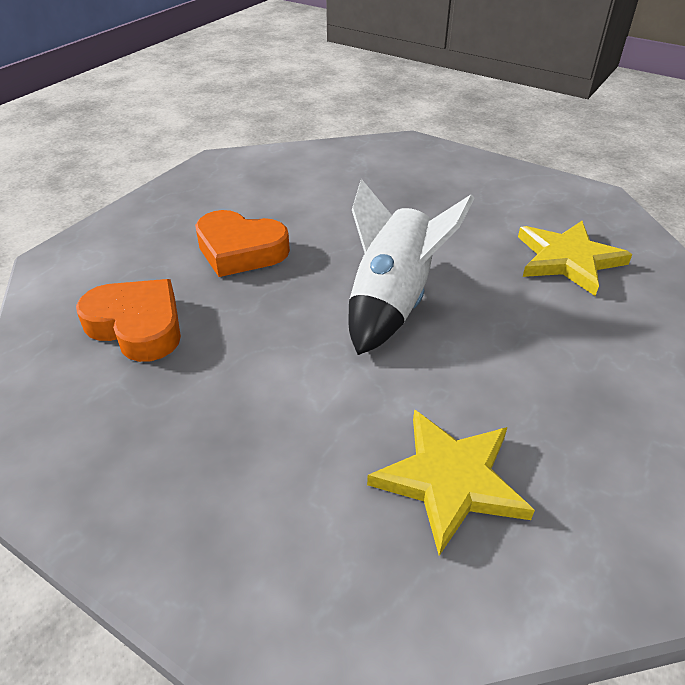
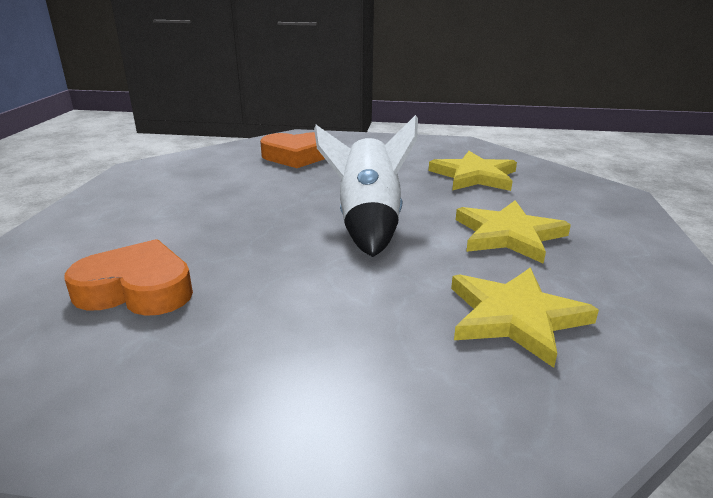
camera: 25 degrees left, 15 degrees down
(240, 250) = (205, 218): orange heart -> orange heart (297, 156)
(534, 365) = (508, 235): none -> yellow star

____

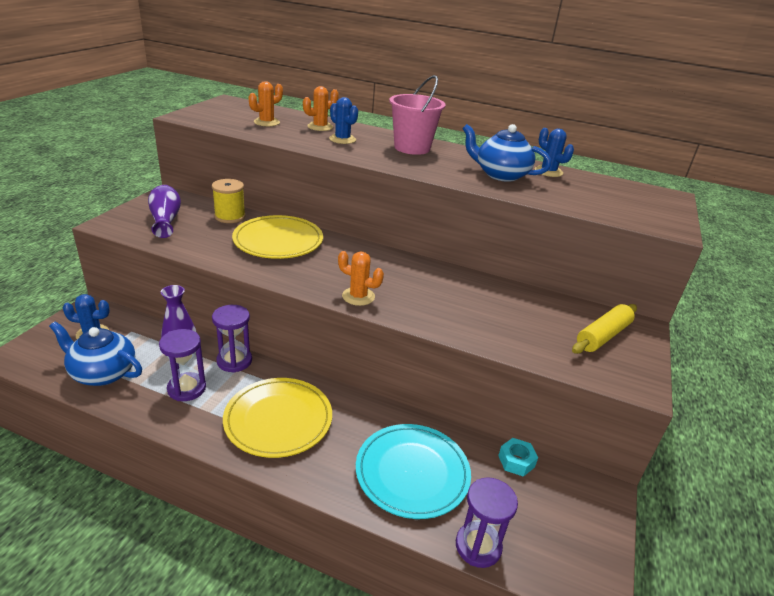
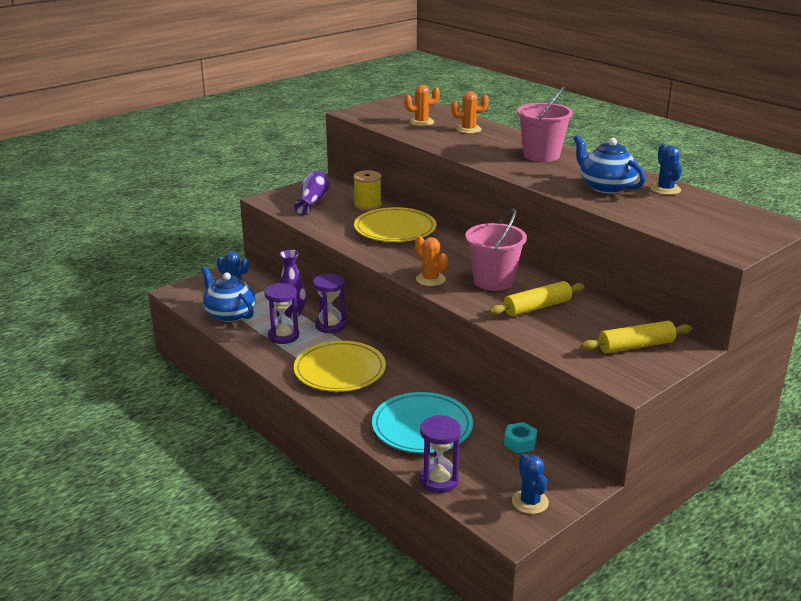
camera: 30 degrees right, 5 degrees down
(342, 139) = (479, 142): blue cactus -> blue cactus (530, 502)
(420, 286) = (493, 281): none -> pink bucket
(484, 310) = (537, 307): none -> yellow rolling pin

____

- EXERCISE REQUIREMENTS:
Give again exactly, and only, the lines above starting at the one with "camera: 25 degrees left, 15 degrees down" and ending at the one with "(534, 365) = (508, 235): none -> yellow star".

- RESULT OF THIS EXERCISE:
camera: 25 degrees left, 15 degrees down
(240, 250) = (205, 218): orange heart -> orange heart (297, 156)
(534, 365) = (508, 235): none -> yellow star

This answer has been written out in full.